### Revision tracking records
=-=-=-=-=

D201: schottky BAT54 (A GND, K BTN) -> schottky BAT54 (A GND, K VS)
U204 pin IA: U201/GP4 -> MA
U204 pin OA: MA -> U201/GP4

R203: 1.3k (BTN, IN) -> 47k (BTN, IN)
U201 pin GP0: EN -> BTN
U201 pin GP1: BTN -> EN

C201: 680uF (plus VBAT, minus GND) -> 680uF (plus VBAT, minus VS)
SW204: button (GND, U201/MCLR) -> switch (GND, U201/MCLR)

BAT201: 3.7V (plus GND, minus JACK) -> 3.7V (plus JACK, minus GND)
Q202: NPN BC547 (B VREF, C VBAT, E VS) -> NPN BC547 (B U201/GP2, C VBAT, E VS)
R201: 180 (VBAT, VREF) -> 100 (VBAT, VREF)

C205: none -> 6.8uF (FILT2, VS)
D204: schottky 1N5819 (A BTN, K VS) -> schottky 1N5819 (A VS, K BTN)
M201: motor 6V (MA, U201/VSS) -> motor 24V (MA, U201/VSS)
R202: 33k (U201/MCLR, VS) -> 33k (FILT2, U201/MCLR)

=-=-=-=-=

### Goal of the exercise
Copy every record shown above, exactly and completely.

### Answer space
D201: schottky BAT54 (A GND, K BTN) -> schottky BAT54 (A GND, K VS)
U204 pin IA: U201/GP4 -> MA
U204 pin OA: MA -> U201/GP4

R203: 1.3k (BTN, IN) -> 47k (BTN, IN)
U201 pin GP0: EN -> BTN
U201 pin GP1: BTN -> EN

C201: 680uF (plus VBAT, minus GND) -> 680uF (plus VBAT, minus VS)
SW204: button (GND, U201/MCLR) -> switch (GND, U201/MCLR)

BAT201: 3.7V (plus GND, minus JACK) -> 3.7V (plus JACK, minus GND)
Q202: NPN BC547 (B VREF, C VBAT, E VS) -> NPN BC547 (B U201/GP2, C VBAT, E VS)
R201: 180 (VBAT, VREF) -> 100 (VBAT, VREF)

C205: none -> 6.8uF (FILT2, VS)
D204: schottky 1N5819 (A BTN, K VS) -> schottky 1N5819 (A VS, K BTN)
M201: motor 6V (MA, U201/VSS) -> motor 24V (MA, U201/VSS)
R202: 33k (U201/MCLR, VS) -> 33k (FILT2, U201/MCLR)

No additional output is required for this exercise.